Start of Available data

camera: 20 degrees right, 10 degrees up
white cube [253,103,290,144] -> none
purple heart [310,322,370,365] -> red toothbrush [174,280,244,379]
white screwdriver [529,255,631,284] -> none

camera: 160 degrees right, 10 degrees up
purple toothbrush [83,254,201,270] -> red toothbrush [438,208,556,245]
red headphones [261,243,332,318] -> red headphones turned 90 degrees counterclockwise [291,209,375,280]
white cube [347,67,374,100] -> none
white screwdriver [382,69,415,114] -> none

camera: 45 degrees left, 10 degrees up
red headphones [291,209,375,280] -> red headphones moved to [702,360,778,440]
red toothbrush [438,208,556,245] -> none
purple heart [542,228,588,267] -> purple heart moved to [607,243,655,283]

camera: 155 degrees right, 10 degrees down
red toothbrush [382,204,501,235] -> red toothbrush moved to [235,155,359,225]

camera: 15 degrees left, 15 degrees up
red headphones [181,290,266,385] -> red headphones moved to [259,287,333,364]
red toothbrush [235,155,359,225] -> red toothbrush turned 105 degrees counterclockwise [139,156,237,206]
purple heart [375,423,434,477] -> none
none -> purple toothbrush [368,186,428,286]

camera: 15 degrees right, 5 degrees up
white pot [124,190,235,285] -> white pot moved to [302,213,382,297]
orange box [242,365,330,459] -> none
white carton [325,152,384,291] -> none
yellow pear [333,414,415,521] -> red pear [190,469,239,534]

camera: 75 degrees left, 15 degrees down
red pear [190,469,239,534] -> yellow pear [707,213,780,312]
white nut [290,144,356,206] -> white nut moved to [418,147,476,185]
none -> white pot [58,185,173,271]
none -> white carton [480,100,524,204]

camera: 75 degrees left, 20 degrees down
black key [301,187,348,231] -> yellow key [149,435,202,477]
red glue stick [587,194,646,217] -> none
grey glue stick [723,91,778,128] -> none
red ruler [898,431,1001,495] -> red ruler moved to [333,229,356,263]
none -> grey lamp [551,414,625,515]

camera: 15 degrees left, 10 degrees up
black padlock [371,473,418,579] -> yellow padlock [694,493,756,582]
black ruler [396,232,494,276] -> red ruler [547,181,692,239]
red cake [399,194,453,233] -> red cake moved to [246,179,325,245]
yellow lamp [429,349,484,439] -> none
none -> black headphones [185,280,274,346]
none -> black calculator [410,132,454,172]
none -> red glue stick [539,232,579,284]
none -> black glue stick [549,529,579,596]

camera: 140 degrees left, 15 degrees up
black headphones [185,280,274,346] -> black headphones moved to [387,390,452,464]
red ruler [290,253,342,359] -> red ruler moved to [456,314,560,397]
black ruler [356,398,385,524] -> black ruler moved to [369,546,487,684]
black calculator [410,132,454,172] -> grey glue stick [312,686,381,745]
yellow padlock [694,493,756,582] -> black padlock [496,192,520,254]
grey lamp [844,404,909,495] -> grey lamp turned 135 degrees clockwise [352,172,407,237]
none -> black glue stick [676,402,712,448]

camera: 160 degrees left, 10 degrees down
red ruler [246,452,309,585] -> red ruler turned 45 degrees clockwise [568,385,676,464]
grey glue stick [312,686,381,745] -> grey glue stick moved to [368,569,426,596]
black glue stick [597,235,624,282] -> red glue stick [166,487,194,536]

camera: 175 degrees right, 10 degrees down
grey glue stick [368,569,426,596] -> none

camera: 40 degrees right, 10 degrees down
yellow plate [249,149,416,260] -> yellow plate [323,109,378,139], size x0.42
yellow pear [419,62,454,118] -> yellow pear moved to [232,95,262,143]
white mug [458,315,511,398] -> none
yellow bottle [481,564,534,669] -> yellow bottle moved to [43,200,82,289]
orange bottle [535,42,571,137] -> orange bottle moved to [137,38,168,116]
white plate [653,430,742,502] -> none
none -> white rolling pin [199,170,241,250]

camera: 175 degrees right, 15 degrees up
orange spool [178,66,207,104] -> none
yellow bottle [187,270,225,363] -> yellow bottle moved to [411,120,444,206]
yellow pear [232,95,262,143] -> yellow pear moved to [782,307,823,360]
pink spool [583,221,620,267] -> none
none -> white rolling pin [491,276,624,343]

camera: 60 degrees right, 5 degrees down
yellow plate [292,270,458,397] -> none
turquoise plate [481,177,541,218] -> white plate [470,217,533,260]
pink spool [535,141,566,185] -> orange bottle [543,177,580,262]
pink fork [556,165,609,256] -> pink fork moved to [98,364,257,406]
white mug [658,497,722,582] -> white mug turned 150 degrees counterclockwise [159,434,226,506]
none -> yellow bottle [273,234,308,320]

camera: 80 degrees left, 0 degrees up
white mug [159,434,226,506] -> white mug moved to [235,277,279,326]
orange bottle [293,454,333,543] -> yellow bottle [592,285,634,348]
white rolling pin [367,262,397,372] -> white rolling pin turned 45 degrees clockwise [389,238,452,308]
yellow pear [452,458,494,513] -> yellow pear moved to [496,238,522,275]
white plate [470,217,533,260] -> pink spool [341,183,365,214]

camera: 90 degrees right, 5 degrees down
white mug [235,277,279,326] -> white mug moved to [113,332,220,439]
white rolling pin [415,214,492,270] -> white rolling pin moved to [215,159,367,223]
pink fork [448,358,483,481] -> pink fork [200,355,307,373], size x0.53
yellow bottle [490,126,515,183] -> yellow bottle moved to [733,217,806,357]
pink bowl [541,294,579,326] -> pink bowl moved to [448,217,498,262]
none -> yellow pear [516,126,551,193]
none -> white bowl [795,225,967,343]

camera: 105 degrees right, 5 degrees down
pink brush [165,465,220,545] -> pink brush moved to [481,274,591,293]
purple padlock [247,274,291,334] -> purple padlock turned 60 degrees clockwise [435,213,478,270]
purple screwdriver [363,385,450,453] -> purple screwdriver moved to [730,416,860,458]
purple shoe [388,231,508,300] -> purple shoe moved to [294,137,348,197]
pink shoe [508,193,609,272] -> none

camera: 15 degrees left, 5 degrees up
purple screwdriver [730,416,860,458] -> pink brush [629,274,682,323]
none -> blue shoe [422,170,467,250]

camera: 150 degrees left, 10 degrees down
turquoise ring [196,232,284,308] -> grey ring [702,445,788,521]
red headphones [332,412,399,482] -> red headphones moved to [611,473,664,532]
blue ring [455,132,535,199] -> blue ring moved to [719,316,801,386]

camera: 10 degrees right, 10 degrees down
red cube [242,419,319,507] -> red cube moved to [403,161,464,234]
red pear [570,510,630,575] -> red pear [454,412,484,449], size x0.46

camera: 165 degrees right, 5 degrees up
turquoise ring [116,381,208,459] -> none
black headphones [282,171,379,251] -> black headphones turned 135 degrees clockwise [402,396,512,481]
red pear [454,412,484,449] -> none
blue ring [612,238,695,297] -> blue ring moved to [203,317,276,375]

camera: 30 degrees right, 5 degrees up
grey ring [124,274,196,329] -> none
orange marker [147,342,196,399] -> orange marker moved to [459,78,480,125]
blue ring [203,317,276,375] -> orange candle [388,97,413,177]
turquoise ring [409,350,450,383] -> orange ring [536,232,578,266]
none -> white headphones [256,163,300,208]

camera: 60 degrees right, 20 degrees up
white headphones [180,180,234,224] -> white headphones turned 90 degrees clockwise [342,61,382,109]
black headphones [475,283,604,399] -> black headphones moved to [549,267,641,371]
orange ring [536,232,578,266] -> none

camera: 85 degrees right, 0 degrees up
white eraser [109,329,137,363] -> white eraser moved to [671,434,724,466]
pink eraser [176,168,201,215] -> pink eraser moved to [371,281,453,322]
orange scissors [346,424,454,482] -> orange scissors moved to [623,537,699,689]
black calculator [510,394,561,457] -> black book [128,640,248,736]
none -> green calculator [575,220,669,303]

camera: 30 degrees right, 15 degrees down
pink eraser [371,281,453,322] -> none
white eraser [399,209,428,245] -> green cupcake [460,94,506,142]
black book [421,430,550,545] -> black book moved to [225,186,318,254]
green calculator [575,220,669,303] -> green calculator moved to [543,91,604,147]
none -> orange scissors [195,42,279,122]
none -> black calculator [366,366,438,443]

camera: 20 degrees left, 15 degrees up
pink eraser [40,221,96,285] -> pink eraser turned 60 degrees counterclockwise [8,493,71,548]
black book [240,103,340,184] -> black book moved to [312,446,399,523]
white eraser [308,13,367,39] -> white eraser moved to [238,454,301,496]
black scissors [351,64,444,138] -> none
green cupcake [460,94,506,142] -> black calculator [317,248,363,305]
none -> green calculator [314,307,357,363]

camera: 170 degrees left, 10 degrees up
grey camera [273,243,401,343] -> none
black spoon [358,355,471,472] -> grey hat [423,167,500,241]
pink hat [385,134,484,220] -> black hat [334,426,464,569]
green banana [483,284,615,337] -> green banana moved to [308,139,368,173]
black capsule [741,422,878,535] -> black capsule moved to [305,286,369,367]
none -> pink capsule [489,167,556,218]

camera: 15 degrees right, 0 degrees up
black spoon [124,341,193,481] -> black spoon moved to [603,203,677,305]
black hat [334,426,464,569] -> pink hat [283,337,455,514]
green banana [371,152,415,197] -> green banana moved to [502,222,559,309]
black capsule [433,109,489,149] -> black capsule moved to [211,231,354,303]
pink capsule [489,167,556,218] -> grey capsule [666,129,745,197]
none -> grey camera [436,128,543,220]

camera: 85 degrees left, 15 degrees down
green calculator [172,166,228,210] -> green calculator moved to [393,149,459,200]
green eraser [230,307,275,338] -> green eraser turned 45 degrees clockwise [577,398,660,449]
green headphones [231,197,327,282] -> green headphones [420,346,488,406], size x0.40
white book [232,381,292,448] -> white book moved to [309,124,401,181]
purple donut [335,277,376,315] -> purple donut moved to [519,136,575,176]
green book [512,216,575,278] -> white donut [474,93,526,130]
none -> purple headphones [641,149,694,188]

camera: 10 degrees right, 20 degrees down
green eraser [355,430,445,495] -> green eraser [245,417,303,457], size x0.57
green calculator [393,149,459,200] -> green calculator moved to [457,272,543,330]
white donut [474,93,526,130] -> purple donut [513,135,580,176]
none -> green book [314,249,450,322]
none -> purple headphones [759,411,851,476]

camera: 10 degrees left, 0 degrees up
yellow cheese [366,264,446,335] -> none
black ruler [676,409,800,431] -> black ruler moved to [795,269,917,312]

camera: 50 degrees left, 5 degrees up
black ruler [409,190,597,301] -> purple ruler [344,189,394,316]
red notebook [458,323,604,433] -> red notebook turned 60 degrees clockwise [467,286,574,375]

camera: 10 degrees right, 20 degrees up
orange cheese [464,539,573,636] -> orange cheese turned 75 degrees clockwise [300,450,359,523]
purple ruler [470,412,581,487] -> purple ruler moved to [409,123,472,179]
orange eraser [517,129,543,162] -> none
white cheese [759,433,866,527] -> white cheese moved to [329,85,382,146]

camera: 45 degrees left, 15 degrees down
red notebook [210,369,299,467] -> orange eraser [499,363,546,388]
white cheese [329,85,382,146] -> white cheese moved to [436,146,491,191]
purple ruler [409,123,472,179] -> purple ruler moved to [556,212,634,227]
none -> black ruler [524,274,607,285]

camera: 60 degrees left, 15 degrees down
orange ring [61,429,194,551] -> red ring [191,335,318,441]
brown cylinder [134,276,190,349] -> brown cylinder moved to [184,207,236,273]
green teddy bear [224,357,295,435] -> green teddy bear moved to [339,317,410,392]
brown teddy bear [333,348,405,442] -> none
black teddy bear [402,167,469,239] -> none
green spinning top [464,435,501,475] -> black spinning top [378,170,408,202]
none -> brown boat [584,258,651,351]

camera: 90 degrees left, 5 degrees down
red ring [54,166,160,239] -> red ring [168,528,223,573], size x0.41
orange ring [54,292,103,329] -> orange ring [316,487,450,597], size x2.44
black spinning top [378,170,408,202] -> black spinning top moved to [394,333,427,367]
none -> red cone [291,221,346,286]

End of Available data

**Work order:**
Reproduce exactly the entries above, limited to the lines from the one with "camera: 15 degrees left, 10 degrees up" through the one with "red ruler [246,452,309,585]", both included.

**Result:**
camera: 15 degrees left, 10 degrees up
black padlock [371,473,418,579] -> yellow padlock [694,493,756,582]
black ruler [396,232,494,276] -> red ruler [547,181,692,239]
red cake [399,194,453,233] -> red cake moved to [246,179,325,245]
yellow lamp [429,349,484,439] -> none
none -> black headphones [185,280,274,346]
none -> black calculator [410,132,454,172]
none -> red glue stick [539,232,579,284]
none -> black glue stick [549,529,579,596]

camera: 140 degrees left, 15 degrees up
black headphones [185,280,274,346] -> black headphones moved to [387,390,452,464]
red ruler [290,253,342,359] -> red ruler moved to [456,314,560,397]
black ruler [356,398,385,524] -> black ruler moved to [369,546,487,684]
black calculator [410,132,454,172] -> grey glue stick [312,686,381,745]
yellow padlock [694,493,756,582] -> black padlock [496,192,520,254]
grey lamp [844,404,909,495] -> grey lamp turned 135 degrees clockwise [352,172,407,237]
none -> black glue stick [676,402,712,448]

camera: 160 degrees left, 10 degrees down
red ruler [246,452,309,585] -> red ruler turned 45 degrees clockwise [568,385,676,464]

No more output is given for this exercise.